TASK INSTRUCTIONS:
Reproduce only this range: the line holding "none -> red bowling pin [377,226,411,285]" through the last line of the data below, both included, exactly, with no pictures.

DATA SHOWN:
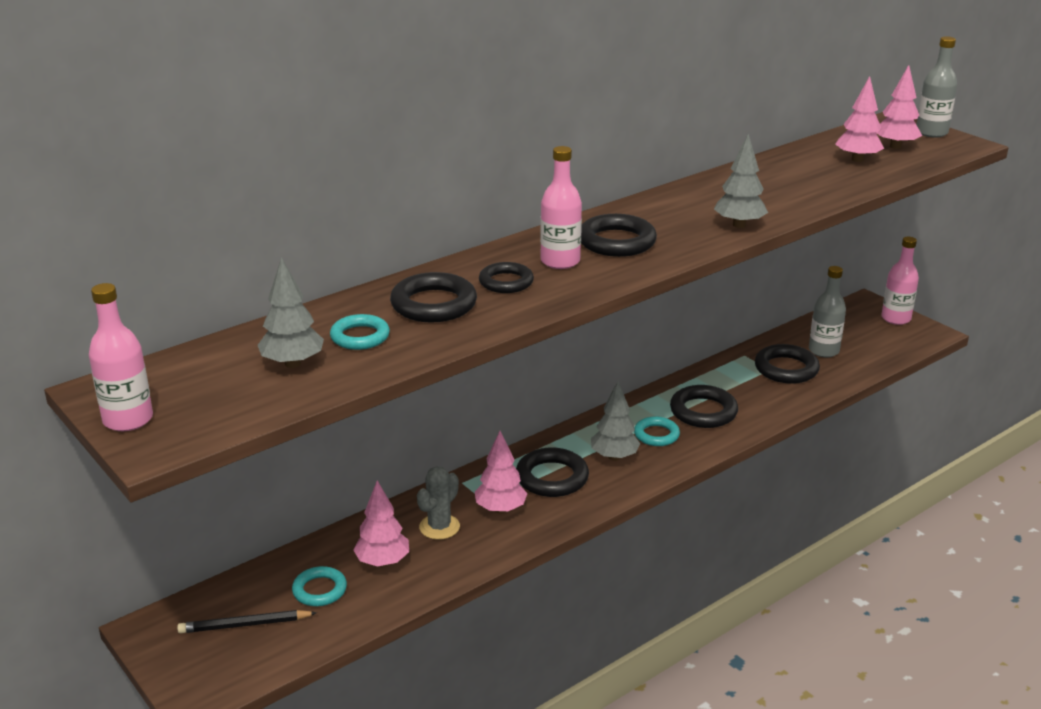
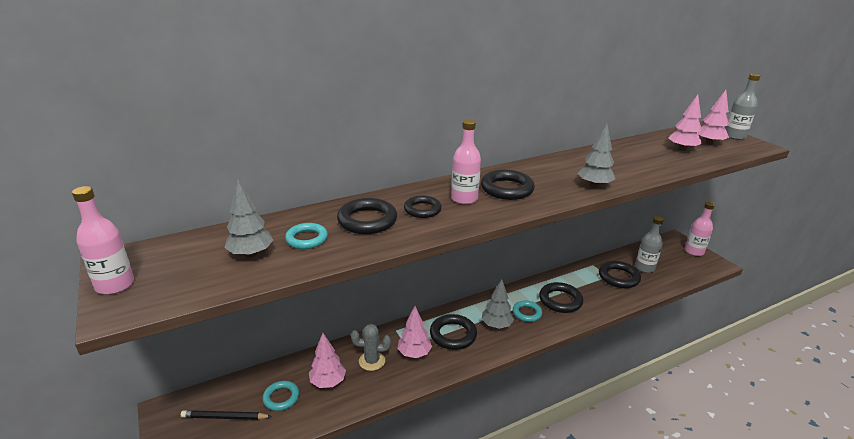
camera: 10 degrees right, 0 degrees up
grey cactus [417,466,460,540] -> grey cactus turned 45 degrees clockwise [351,324,391,371]

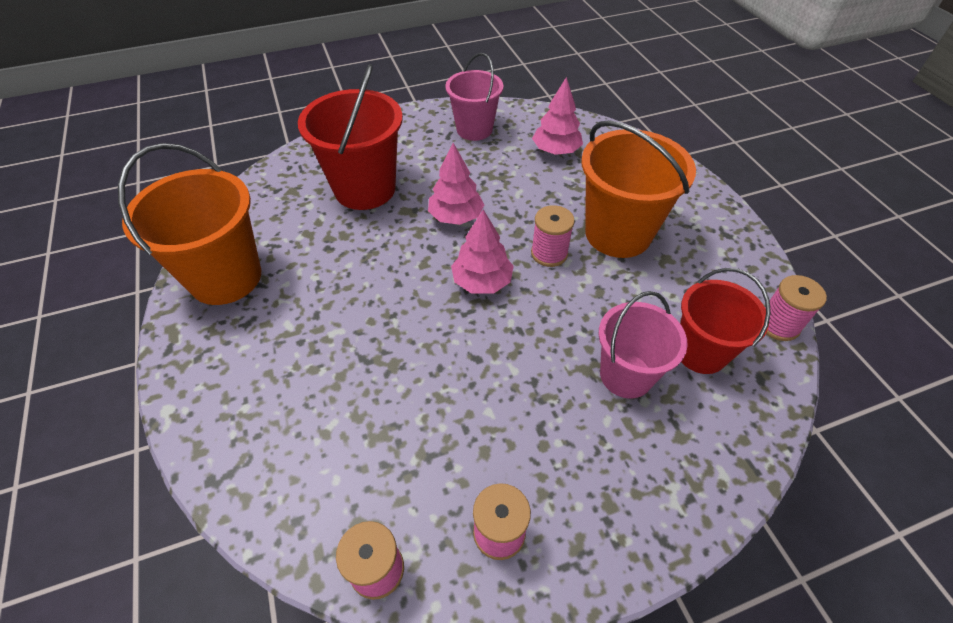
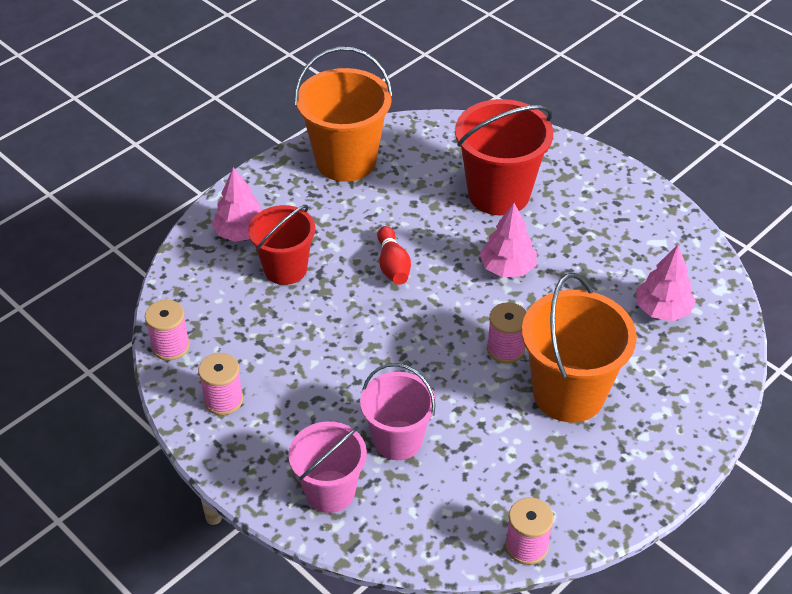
camera: 65 degrees right, 5 degrees down
pink bucket [445,53,503,141] -> pink bucket moved to [288,421,367,513]
pink tree [451,209,514,294] -> pink tree moved to [212,167,262,242]
red bucket [680,268,771,374] -> red bucket moved to [248,205,315,285]
none -> red bowling pin [377,226,411,285]

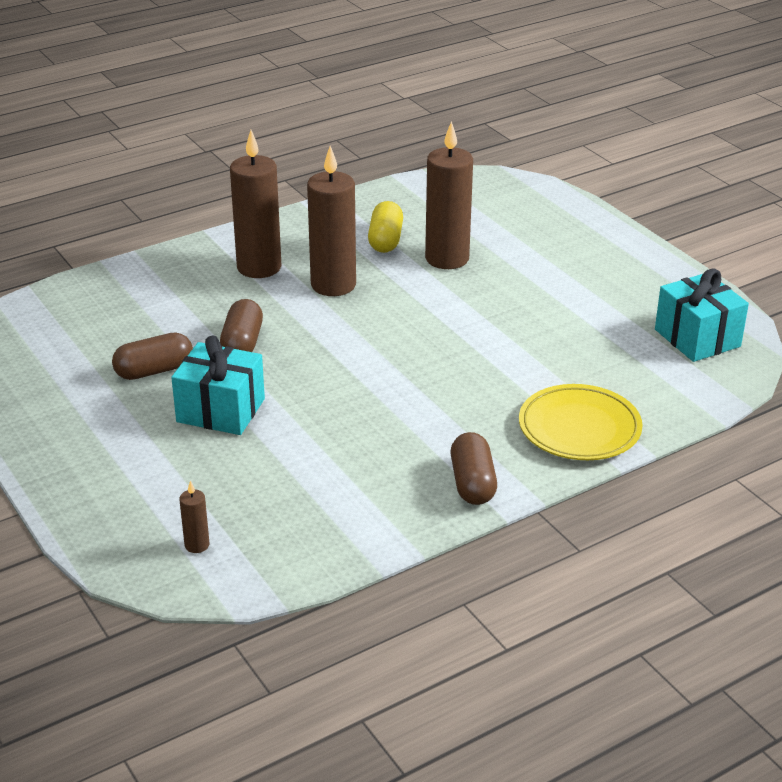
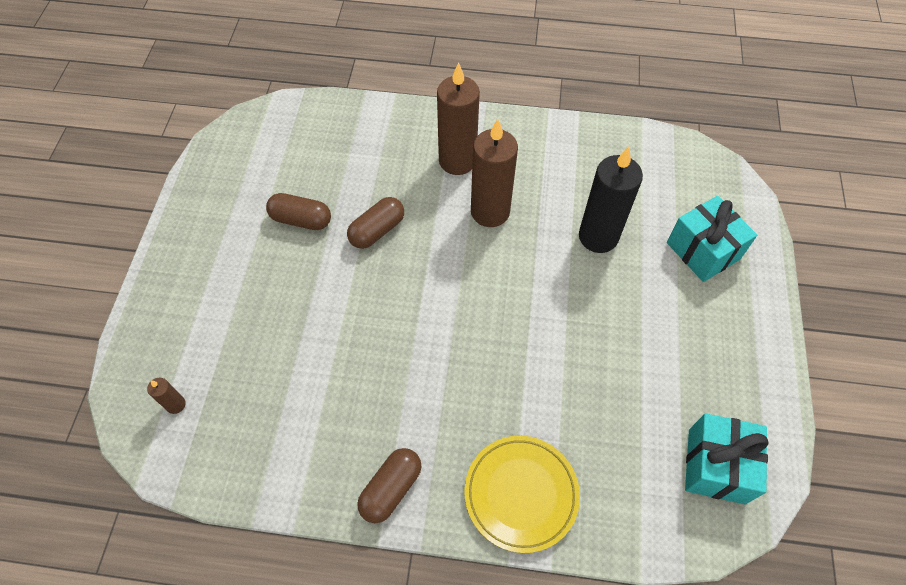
camera: 40 degrees right, 25 degrees up
turquoise gift [171,335,265,435] -> turquoise gift moved to [667,196,757,282]
yellow capsule [368,201,403,253] -> none
brown candle [425,121,473,269] -> black candle [579,146,643,253]

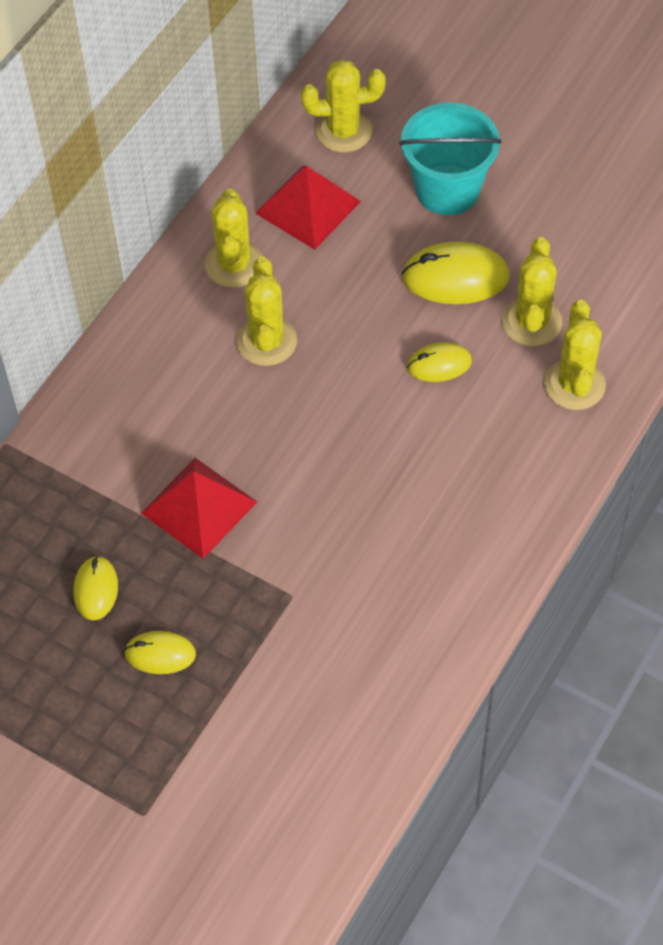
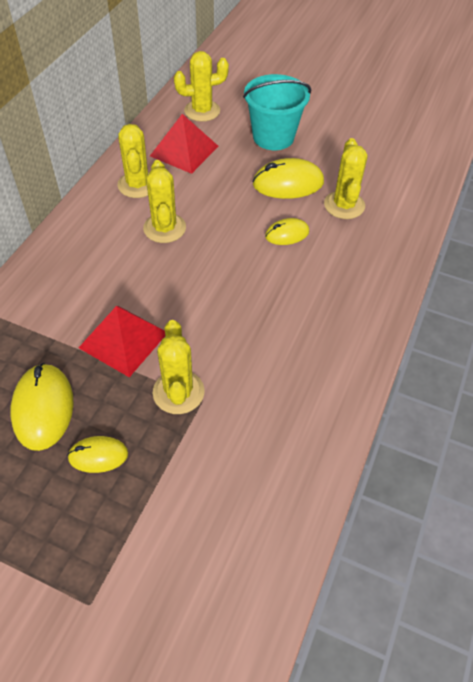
camera: 10 degrees left, 5 degrees down
yellow mouse [74,555,118,621] -> yellow mouse [10,363,74,451], size x1.68
yellow cactus [544,300,606,410] -> yellow cactus moved to [153,320,205,414]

OUTPUT:
none -> red bowling pin [377,226,411,285]

camera: 40 degrees right, 25 degrees up
turquoise gift [171,335,265,435] -> turquoise gift moved to [667,196,757,282]
yellow capsule [368,201,403,253] -> none
brown candle [425,121,473,269] -> black candle [579,146,643,253]

camera: 10 degrees left, 5 degrees down
yellow mouse [74,555,118,621] -> yellow mouse [10,363,74,451], size x1.68
yellow cactus [544,300,606,410] -> yellow cactus moved to [153,320,205,414]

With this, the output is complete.